[WHAT NEEDS TO BE DONE]:
Transcribe the records below exactly.

[EXTRACTED MATERIAL]:
--------------------

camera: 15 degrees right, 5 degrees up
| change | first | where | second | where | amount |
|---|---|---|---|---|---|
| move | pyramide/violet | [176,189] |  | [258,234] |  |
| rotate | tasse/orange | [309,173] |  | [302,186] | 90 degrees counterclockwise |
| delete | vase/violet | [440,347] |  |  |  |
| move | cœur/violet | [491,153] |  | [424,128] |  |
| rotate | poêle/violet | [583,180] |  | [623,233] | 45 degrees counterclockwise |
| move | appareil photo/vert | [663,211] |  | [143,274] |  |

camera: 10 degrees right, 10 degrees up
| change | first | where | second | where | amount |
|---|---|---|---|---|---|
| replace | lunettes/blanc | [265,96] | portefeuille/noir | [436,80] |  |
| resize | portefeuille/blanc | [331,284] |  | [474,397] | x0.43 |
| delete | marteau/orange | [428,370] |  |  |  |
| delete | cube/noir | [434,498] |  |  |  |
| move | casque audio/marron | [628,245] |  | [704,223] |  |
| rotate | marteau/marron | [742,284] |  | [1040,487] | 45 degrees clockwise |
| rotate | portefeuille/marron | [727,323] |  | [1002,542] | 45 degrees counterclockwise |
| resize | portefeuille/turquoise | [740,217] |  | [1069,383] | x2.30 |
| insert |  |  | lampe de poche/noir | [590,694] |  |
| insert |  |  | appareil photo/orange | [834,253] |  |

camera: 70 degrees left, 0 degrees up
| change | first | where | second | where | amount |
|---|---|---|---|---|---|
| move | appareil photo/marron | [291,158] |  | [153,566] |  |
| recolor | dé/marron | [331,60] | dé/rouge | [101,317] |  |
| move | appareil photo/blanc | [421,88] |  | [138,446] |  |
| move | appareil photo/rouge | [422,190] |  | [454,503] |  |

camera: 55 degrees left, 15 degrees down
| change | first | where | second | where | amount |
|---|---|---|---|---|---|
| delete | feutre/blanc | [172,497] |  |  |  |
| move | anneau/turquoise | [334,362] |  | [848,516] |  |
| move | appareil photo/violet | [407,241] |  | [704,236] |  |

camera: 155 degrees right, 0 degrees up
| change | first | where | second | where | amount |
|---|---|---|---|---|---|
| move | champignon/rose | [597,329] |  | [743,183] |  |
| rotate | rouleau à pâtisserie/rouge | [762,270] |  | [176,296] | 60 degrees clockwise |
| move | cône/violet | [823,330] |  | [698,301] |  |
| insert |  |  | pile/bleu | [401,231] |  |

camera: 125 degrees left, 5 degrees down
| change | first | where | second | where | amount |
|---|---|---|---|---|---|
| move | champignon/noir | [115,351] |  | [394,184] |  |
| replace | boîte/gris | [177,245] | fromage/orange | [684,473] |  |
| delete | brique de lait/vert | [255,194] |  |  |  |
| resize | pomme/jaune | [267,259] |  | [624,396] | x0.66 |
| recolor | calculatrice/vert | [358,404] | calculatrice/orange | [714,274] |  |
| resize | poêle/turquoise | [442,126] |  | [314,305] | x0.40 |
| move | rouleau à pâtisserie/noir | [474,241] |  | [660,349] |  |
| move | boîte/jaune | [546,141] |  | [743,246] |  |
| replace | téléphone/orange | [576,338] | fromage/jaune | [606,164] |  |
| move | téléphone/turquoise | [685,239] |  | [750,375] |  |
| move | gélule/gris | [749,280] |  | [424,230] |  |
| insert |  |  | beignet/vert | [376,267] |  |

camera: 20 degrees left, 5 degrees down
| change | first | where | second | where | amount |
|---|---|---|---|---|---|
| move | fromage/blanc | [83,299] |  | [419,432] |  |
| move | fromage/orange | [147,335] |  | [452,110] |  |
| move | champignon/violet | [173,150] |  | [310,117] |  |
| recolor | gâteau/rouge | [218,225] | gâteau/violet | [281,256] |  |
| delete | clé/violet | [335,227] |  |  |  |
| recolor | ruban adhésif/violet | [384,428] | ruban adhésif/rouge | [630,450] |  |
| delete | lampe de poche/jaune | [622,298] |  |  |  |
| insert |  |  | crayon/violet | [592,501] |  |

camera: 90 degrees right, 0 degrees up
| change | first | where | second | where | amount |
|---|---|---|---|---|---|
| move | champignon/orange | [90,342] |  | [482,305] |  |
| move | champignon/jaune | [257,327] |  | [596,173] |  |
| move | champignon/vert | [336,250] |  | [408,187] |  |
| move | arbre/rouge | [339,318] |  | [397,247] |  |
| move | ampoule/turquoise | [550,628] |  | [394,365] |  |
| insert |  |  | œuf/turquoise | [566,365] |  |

--------------------

[EXERCISE RESPONSE]:
camera: 15 degrees right, 5 degrees up
| change | first | where | second | where | amount |
|---|---|---|---|---|---|
| move | pyramide/violet | [176,189] |  | [258,234] |  |
| rotate | tasse/orange | [309,173] |  | [302,186] | 90 degrees counterclockwise |
| delete | vase/violet | [440,347] |  |  |  |
| move | cœur/violet | [491,153] |  | [424,128] |  |
| rotate | poêle/violet | [583,180] |  | [623,233] | 45 degrees counterclockwise |
| move | appareil photo/vert | [663,211] |  | [143,274] |  |

camera: 10 degrees right, 10 degrees up
| change | first | where | second | where | amount |
|---|---|---|---|---|---|
| replace | lunettes/blanc | [265,96] | portefeuille/noir | [436,80] |  |
| resize | portefeuille/blanc | [331,284] |  | [474,397] | x0.43 |
| delete | marteau/orange | [428,370] |  |  |  |
| delete | cube/noir | [434,498] |  |  |  |
| move | casque audio/marron | [628,245] |  | [704,223] |  |
| rotate | marteau/marron | [742,284] |  | [1040,487] | 45 degrees clockwise |
| rotate | portefeuille/marron | [727,323] |  | [1002,542] | 45 degrees counterclockwise |
| resize | portefeuille/turquoise | [740,217] |  | [1069,383] | x2.30 |
| insert |  |  | lampe de poche/noir | [590,694] |  |
| insert |  |  | appareil photo/orange | [834,253] |  |

camera: 70 degrees left, 0 degrees up
| change | first | where | second | where | amount |
|---|---|---|---|---|---|
| move | appareil photo/marron | [291,158] |  | [153,566] |  |
| recolor | dé/marron | [331,60] | dé/rouge | [101,317] |  |
| move | appareil photo/blanc | [421,88] |  | [138,446] |  |
| move | appareil photo/rouge | [422,190] |  | [454,503] |  |

camera: 55 degrees left, 15 degrees down
| change | first | where | second | where | amount |
|---|---|---|---|---|---|
| delete | feutre/blanc | [172,497] |  |  |  |
| move | anneau/turquoise | [334,362] |  | [848,516] |  |
| move | appareil photo/violet | [407,241] |  | [704,236] |  |

camera: 155 degrees right, 0 degrees up
| change | first | where | second | where | amount |
|---|---|---|---|---|---|
| move | champignon/rose | [597,329] |  | [743,183] |  |
| rotate | rouleau à pâtisserie/rouge | [762,270] |  | [176,296] | 60 degrees clockwise |
| move | cône/violet | [823,330] |  | [698,301] |  |
| insert |  |  | pile/bleu | [401,231] |  |

camera: 125 degrees left, 5 degrees down
| change | first | where | second | where | amount |
|---|---|---|---|---|---|
| move | champignon/noir | [115,351] |  | [394,184] |  |
| replace | boîte/gris | [177,245] | fromage/orange | [684,473] |  |
| delete | brique de lait/vert | [255,194] |  |  |  |
| resize | pomme/jaune | [267,259] |  | [624,396] | x0.66 |
| recolor | calculatrice/vert | [358,404] | calculatrice/orange | [714,274] |  |
| resize | poêle/turquoise | [442,126] |  | [314,305] | x0.40 |
| move | rouleau à pâtisserie/noir | [474,241] |  | [660,349] |  |
| move | boîte/jaune | [546,141] |  | [743,246] |  |
| replace | téléphone/orange | [576,338] | fromage/jaune | [606,164] |  |
| move | téléphone/turquoise | [685,239] |  | [750,375] |  |
| move | gélule/gris | [749,280] |  | [424,230] |  |
| insert |  |  | beignet/vert | [376,267] |  |

camera: 20 degrees left, 5 degrees down
| change | first | where | second | where | amount |
|---|---|---|---|---|---|
| move | fromage/blanc | [83,299] |  | [419,432] |  |
| move | fromage/orange | [147,335] |  | [452,110] |  |
| move | champignon/violet | [173,150] |  | [310,117] |  |
| recolor | gâteau/rouge | [218,225] | gâteau/violet | [281,256] |  |
| delete | clé/violet | [335,227] |  |  |  |
| recolor | ruban adhésif/violet | [384,428] | ruban adhésif/rouge | [630,450] |  |
| delete | lampe de poche/jaune | [622,298] |  |  |  |
| insert |  |  | crayon/violet | [592,501] |  |

camera: 90 degrees right, 0 degrees up
| change | first | where | second | where | amount |
|---|---|---|---|---|---|
| move | champignon/orange | [90,342] |  | [482,305] |  |
| move | champignon/jaune | [257,327] |  | [596,173] |  |
| move | champignon/vert | [336,250] |  | [408,187] |  |
| move | arbre/rouge | [339,318] |  | [397,247] |  |
| move | ampoule/turquoise | [550,628] |  | [394,365] |  |
| insert |  |  | œuf/turquoise | [566,365] |  |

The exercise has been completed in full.